--- Start EXCERPTED DATA ---
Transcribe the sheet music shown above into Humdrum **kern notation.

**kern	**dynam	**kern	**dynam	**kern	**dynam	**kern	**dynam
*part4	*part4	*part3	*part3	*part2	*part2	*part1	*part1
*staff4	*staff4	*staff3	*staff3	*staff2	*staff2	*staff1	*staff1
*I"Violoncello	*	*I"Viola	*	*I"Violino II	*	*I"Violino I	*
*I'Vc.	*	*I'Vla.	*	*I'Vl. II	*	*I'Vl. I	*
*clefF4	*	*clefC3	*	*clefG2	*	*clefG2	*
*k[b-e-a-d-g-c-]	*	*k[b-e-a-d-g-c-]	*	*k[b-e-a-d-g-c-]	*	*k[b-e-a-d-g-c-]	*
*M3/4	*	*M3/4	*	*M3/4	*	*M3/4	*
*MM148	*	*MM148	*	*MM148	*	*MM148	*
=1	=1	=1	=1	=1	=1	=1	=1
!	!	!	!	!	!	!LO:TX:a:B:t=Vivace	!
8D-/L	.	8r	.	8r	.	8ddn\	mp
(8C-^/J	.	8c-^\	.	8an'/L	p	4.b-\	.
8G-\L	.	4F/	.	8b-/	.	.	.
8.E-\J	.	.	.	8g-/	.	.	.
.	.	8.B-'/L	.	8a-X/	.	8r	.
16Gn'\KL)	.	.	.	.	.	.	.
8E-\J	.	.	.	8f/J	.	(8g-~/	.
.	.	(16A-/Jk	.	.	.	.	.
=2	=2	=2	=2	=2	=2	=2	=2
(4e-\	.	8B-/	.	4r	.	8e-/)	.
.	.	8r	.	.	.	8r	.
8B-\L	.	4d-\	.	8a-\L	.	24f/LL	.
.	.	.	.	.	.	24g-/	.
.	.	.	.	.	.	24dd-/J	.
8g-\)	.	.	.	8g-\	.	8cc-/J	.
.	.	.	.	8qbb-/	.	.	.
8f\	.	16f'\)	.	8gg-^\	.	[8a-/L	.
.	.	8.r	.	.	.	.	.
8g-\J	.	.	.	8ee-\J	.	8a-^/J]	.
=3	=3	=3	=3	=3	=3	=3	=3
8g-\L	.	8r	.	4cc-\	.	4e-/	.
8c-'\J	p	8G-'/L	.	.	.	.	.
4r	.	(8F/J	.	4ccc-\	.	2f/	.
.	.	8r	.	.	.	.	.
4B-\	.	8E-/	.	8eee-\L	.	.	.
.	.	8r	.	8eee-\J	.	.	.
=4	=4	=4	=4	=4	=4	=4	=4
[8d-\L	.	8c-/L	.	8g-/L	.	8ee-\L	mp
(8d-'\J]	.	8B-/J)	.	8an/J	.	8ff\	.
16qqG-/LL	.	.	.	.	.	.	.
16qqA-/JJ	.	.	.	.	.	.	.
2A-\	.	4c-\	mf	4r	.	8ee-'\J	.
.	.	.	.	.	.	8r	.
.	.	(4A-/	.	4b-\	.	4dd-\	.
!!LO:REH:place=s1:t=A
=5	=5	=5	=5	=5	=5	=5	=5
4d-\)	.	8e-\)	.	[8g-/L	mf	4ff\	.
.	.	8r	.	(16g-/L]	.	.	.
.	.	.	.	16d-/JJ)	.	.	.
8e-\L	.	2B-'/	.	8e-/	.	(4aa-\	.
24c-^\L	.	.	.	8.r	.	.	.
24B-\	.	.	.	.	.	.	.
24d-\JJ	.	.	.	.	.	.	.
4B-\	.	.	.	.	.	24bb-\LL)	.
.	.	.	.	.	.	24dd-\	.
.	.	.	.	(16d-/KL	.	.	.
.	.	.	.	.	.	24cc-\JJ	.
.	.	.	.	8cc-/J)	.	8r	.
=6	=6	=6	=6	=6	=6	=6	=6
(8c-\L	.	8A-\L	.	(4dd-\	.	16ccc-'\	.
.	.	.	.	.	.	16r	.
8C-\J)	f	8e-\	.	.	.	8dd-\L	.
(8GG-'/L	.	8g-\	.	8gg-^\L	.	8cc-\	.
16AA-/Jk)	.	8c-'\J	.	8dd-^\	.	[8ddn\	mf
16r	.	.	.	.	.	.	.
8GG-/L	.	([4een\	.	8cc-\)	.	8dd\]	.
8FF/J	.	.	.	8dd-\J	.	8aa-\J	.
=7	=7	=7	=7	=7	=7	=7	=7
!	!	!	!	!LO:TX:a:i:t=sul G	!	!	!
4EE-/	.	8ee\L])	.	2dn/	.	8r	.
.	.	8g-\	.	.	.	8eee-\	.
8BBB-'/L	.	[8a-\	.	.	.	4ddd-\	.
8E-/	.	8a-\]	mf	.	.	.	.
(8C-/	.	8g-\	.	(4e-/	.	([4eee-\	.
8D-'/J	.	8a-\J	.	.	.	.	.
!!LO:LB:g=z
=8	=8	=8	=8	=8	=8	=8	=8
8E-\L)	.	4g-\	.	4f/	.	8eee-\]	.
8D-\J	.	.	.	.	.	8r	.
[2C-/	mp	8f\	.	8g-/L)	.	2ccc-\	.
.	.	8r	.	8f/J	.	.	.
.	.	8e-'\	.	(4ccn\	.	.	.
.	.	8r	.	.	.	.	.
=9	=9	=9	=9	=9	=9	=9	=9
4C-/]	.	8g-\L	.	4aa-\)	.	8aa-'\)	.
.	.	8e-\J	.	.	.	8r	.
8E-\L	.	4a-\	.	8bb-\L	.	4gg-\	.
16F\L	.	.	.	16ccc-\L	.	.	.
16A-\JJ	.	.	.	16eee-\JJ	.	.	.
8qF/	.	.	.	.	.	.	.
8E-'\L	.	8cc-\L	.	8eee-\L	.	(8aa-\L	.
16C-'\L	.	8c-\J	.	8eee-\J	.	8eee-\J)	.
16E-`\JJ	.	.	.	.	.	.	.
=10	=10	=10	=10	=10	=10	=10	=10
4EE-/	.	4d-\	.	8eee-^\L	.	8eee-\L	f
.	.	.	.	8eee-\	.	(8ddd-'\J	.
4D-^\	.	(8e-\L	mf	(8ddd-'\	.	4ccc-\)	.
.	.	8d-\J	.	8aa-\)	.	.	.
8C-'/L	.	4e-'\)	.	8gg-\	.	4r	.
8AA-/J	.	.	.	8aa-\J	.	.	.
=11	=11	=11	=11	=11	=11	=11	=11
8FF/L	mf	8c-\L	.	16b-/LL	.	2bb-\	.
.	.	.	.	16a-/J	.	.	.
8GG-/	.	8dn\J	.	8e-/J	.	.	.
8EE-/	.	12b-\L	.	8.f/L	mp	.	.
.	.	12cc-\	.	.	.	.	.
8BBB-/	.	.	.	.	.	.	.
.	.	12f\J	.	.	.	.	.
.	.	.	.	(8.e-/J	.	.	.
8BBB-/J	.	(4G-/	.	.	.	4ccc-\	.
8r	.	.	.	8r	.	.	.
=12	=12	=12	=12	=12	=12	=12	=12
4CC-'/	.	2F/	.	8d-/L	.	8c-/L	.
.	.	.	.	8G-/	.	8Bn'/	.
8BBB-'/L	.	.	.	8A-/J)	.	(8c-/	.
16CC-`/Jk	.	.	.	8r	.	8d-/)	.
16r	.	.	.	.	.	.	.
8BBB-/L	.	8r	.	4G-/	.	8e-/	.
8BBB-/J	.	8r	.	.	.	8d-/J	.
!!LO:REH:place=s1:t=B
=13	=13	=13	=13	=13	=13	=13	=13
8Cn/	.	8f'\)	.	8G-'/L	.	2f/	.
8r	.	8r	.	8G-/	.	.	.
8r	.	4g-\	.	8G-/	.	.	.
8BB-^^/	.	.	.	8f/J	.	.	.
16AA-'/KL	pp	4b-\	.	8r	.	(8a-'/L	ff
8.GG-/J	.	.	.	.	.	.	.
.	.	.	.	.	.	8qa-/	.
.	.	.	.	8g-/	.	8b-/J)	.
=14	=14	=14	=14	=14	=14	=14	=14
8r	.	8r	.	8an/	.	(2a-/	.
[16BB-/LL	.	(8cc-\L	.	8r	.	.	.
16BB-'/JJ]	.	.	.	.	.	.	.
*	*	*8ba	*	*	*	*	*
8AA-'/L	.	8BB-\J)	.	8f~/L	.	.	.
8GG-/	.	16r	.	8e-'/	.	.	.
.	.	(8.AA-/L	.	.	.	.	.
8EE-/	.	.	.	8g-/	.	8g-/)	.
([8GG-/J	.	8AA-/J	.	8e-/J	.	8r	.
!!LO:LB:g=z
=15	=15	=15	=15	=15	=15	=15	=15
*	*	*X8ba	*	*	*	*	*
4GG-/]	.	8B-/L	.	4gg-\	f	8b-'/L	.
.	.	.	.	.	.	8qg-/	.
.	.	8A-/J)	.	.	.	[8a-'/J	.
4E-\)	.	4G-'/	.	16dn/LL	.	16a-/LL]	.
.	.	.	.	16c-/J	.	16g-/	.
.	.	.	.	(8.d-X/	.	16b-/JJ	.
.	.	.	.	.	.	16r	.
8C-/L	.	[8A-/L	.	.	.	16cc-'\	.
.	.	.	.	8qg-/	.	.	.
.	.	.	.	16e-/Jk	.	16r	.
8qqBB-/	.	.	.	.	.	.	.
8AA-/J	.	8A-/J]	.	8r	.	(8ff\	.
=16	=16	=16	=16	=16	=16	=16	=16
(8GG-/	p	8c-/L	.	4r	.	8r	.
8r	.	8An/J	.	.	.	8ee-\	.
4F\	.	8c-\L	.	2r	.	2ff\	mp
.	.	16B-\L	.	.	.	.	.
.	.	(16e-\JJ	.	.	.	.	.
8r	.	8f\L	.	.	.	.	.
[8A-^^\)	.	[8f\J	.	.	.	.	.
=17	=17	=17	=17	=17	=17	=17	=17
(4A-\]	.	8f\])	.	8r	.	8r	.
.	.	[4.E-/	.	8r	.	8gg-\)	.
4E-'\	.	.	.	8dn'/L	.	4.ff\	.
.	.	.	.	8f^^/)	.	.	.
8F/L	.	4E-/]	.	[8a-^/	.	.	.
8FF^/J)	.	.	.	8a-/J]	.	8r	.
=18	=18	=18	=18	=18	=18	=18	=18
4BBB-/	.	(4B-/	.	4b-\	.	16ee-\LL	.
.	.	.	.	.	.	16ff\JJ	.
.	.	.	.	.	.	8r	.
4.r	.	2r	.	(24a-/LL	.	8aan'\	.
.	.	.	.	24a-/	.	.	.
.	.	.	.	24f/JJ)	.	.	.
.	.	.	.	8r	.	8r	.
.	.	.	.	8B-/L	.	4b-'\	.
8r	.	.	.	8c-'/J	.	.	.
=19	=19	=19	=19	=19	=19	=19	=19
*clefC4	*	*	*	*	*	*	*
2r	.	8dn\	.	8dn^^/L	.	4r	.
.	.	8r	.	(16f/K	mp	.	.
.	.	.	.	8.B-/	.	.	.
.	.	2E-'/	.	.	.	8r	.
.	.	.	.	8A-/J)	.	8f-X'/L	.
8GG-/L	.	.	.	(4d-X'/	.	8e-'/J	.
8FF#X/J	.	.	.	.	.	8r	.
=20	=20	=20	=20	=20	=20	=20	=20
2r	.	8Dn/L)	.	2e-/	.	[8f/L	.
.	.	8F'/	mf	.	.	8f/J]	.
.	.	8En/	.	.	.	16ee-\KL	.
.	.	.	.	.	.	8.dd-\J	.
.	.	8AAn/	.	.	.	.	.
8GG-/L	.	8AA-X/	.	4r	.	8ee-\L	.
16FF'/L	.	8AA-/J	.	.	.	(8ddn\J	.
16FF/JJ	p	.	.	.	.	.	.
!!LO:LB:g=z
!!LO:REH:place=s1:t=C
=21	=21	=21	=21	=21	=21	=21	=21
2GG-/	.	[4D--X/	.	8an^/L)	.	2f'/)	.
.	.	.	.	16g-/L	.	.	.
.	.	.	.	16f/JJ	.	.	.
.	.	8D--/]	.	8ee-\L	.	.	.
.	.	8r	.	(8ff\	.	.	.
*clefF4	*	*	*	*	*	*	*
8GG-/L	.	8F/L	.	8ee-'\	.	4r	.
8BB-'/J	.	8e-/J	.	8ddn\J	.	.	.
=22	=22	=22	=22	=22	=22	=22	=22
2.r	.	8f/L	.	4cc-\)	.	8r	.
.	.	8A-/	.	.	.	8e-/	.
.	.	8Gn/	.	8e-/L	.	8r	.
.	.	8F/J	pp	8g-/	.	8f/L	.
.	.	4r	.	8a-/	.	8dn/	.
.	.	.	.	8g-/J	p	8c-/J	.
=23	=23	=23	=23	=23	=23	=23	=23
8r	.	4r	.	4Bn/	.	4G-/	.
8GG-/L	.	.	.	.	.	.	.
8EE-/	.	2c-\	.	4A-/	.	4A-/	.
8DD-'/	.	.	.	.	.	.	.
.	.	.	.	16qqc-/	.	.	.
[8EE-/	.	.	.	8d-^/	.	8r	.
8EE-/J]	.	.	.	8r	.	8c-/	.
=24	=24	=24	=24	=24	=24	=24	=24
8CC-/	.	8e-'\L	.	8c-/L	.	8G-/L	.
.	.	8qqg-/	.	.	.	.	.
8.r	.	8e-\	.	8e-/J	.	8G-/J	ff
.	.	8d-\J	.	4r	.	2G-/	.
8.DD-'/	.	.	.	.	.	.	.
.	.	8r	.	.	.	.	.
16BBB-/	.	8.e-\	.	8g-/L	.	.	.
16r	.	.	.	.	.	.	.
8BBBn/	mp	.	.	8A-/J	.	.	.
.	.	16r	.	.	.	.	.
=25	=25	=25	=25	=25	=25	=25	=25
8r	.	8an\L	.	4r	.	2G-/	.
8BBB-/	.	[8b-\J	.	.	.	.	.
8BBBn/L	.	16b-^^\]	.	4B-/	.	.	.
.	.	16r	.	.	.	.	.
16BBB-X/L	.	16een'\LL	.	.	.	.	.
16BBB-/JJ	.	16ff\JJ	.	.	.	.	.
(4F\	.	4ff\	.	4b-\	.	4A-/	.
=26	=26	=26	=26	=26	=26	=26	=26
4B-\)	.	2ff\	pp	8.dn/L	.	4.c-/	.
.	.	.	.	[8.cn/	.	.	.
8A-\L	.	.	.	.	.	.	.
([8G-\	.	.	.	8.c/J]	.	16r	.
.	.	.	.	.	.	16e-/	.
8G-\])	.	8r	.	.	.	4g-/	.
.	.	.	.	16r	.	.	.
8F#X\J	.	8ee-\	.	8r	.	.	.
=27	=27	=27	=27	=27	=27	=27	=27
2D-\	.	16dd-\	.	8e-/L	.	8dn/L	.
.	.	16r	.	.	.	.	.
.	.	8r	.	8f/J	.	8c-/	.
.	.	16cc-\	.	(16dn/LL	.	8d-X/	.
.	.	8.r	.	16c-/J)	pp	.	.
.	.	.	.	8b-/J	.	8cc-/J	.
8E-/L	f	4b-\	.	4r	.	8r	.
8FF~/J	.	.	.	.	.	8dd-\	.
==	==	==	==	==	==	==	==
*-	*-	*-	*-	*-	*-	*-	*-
--- End EXCERPTED DATA ---
PROMPT:
Report each line of the items above that contains the string "place", treating uppercase and lowercase as distinct.

ANSWER TO THE PROBLEM:
!!LO:REH:place=s1:t=A
!!LO:REH:place=s1:t=B
!!LO:REH:place=s1:t=C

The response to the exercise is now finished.